#### [Task description]
Take each line of the material that includes "orange" and copy it.

Materials provided Start Marker

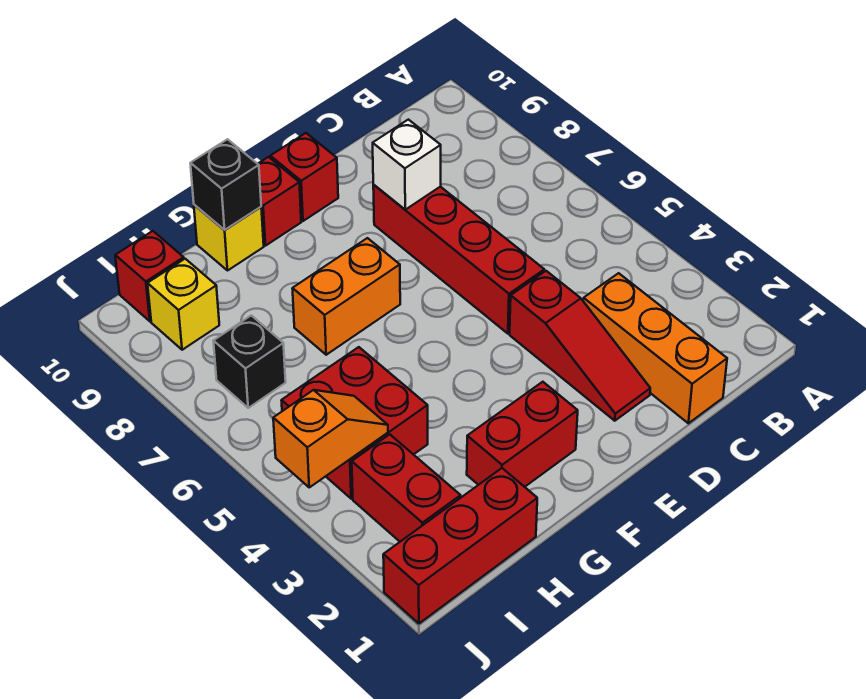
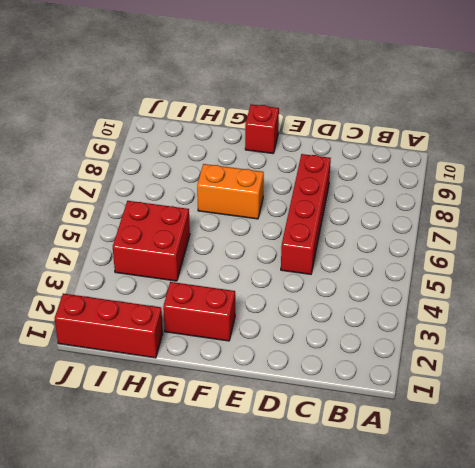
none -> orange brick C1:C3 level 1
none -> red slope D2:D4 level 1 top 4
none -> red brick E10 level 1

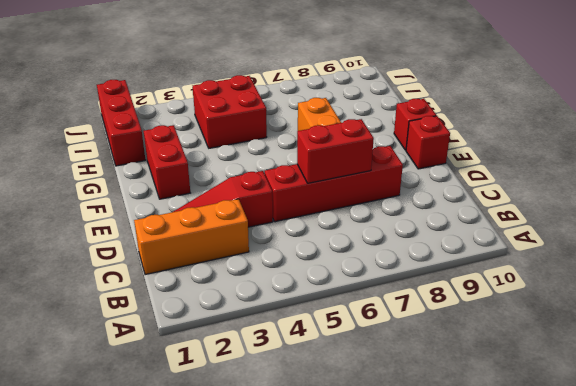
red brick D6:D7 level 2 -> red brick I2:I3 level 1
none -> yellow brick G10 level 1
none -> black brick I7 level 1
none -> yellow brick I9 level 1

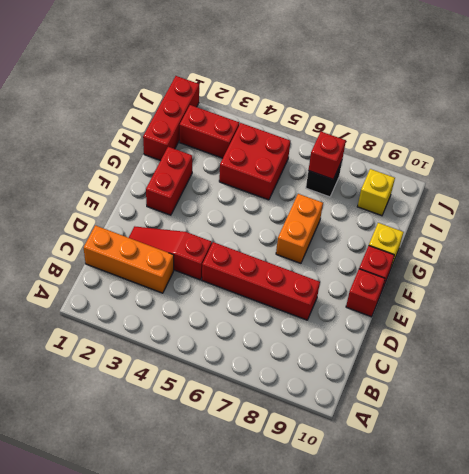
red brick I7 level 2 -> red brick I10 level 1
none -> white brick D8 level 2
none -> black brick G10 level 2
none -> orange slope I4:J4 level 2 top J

Materials provided End Marker

#### [Solved exercise]
none -> orange brick C1:C3 level 1
none -> orange slope I4:J4 level 2 top J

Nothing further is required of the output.